Stated problem: Count the lines below that contain the string "second". Reply with the number only.

Data supplied:
>> Begin
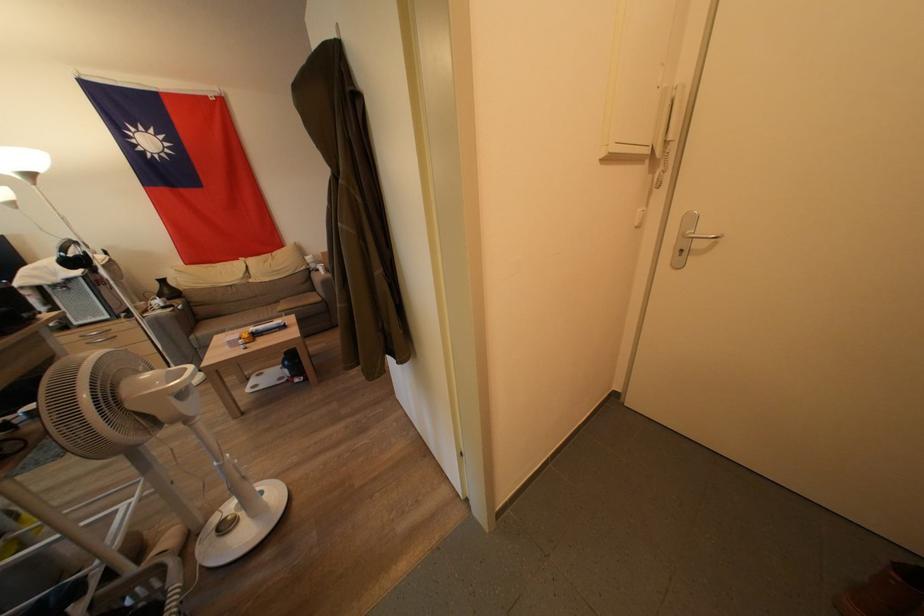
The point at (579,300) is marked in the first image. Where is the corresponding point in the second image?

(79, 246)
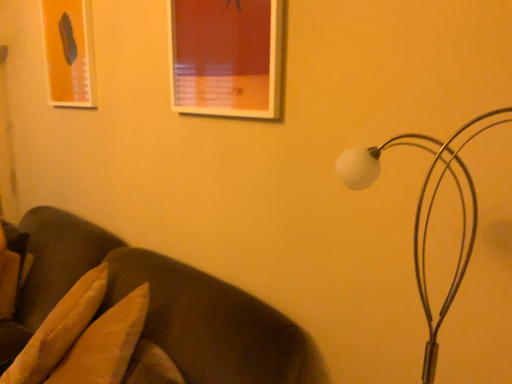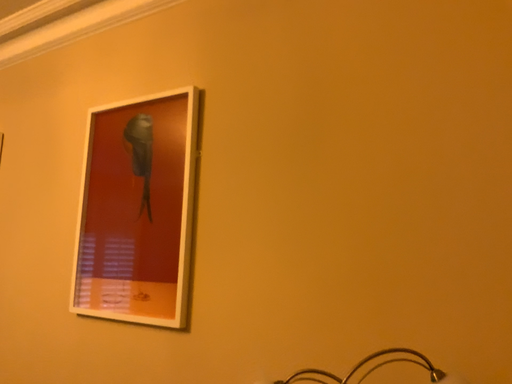
Question: How did the camera likely rotate when shooting the video?

Choices:
 (A) rotated upward
 (B) rotated downward

Answer: (A)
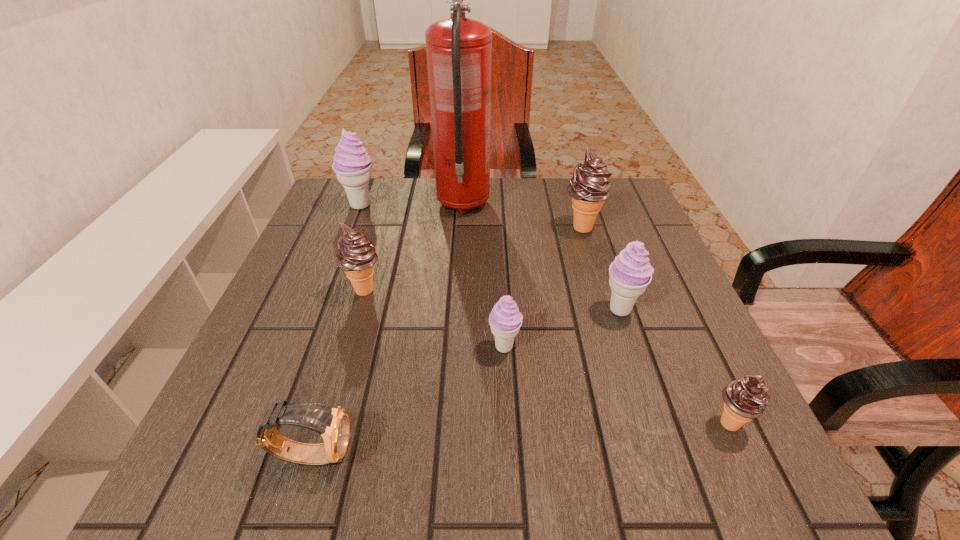
I want to click on the second closest purple icecream to the second chocolate icecream from left to right, so click(x=505, y=320).

At what (x,y) coordinates should I click in order to perform the action: click on vacant space that satisfies the following two spatial constraints: 1. on the front side of the second purple icecream from left to right; 2. on the face of the watch. Please return your answer as a coordinate pair (x, y). Looking at the image, I should click on (510, 454).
>> End
Reply: 3